#### [To do]
Look through the records below and copy each line that includes the word "orange".
*** Material supplied Section Begins ***
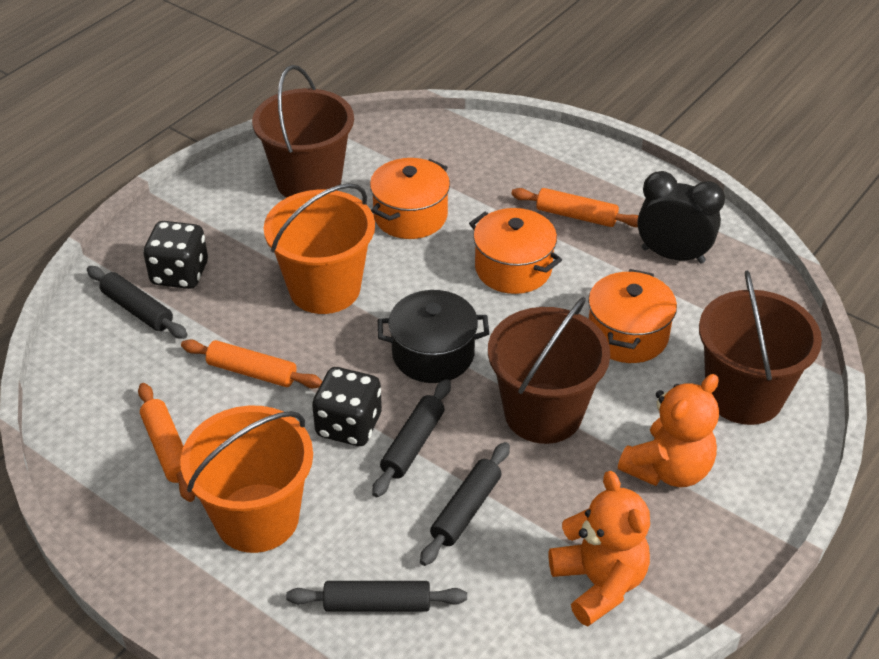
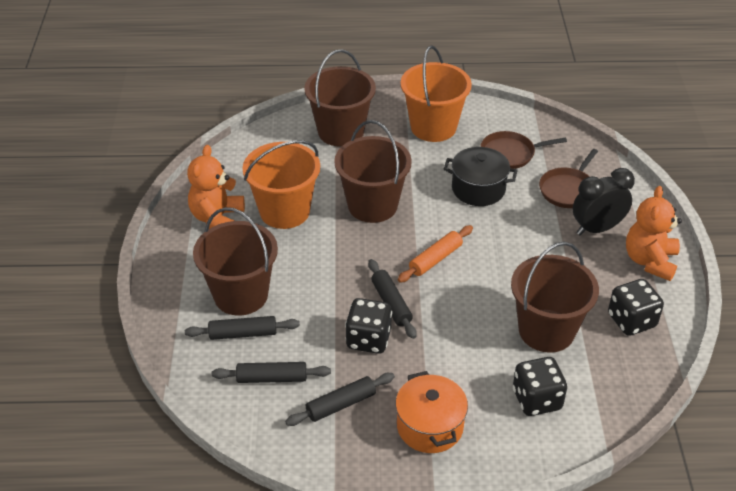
black dice: 2 -> 3
brown bucket: 3 -> 4
brown pan: 0 -> 2
orange pot: 3 -> 1
orange rolling pin: 3 -> 1

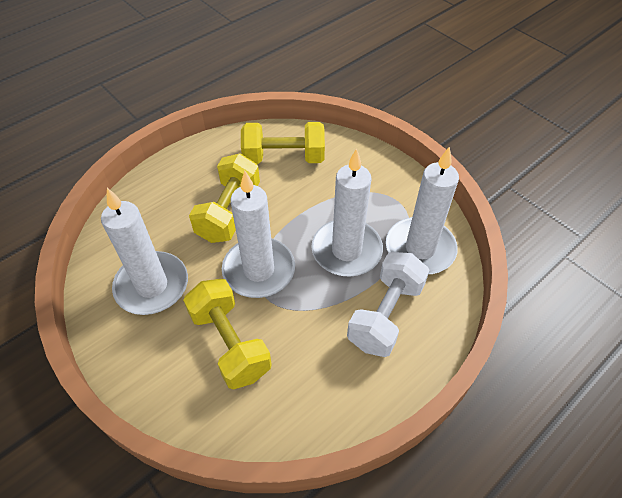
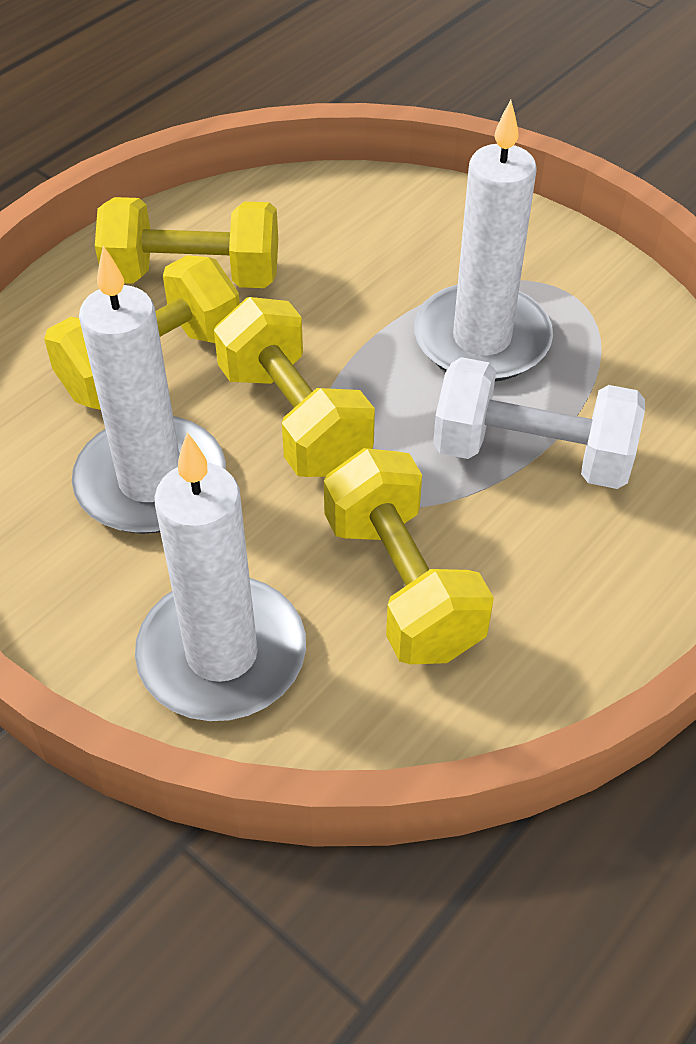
white candle: 4 -> 3
yellow dumbbell: 3 -> 4

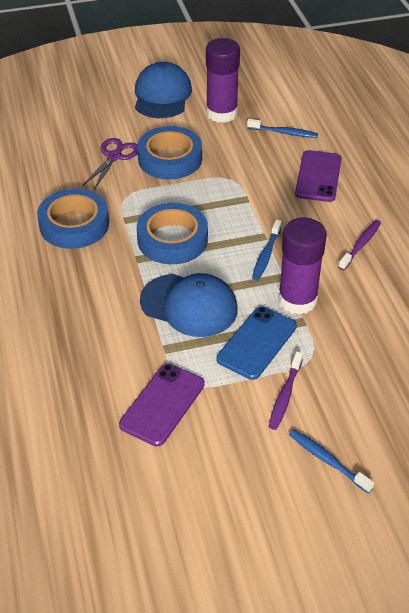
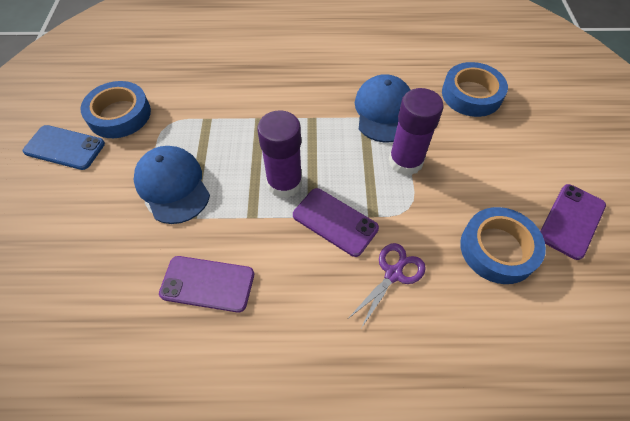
blue toothbrush: 3 -> 0
purple phone: 2 -> 3
purple toothbrush: 2 -> 0

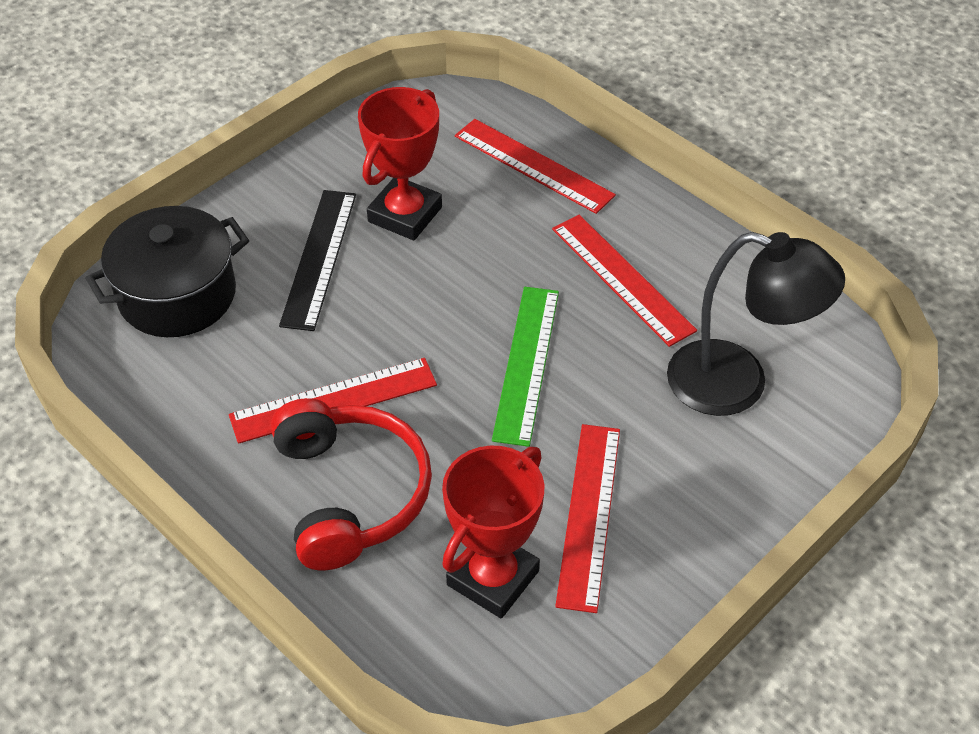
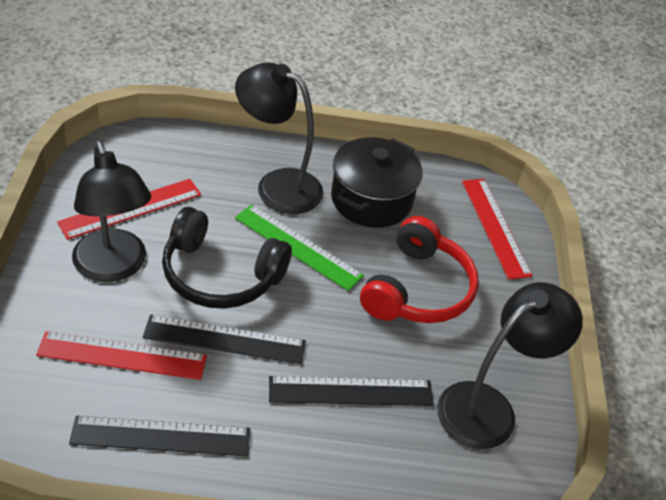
black headphones: 0 -> 1
black lamp: 1 -> 3
black ruler: 1 -> 3
red ruler: 4 -> 3
red trophy: 2 -> 0

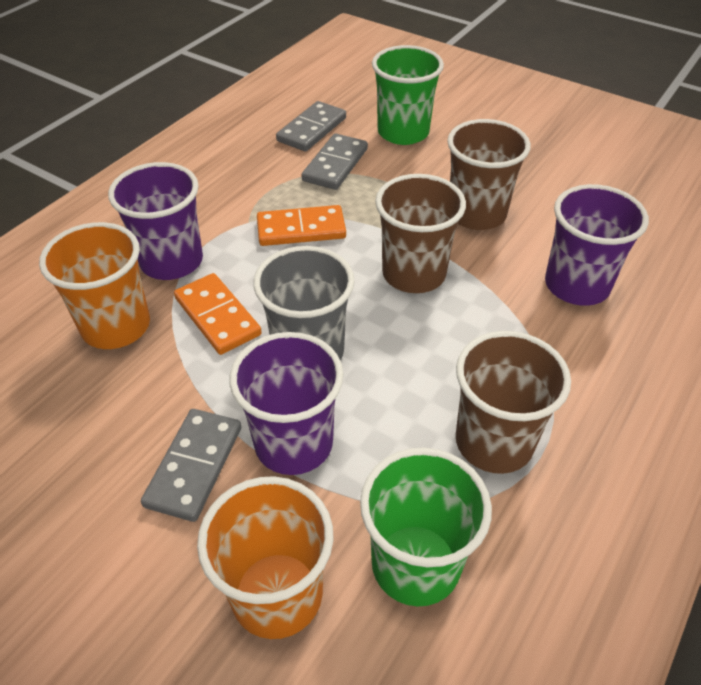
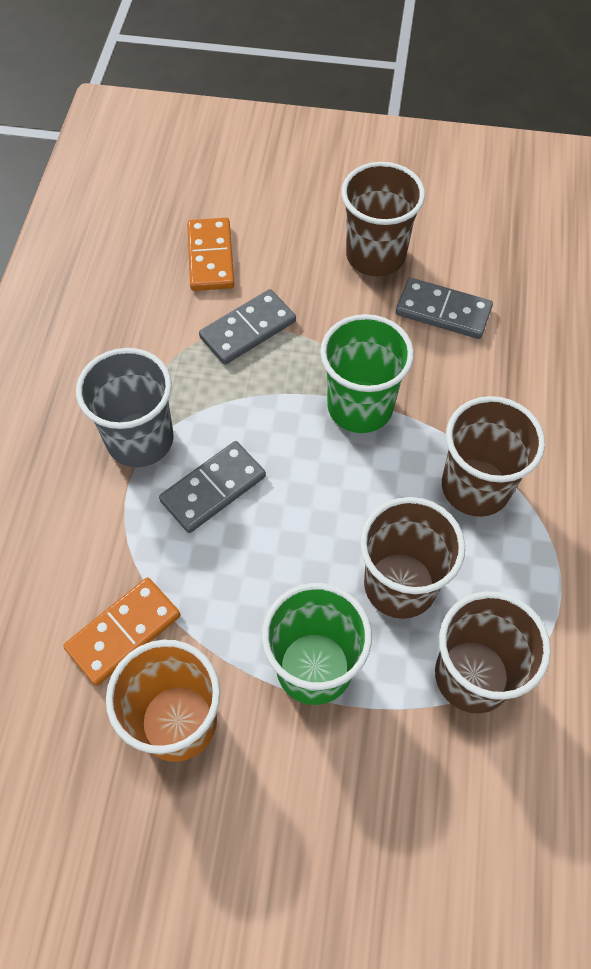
brown cup: 3 -> 4
orange cup: 2 -> 1
purple cup: 3 -> 0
*** Material supplied Section Ends ***
#### [Expected answer]
orange pot: 3 -> 1
orange rolling pin: 3 -> 1
orange cup: 2 -> 1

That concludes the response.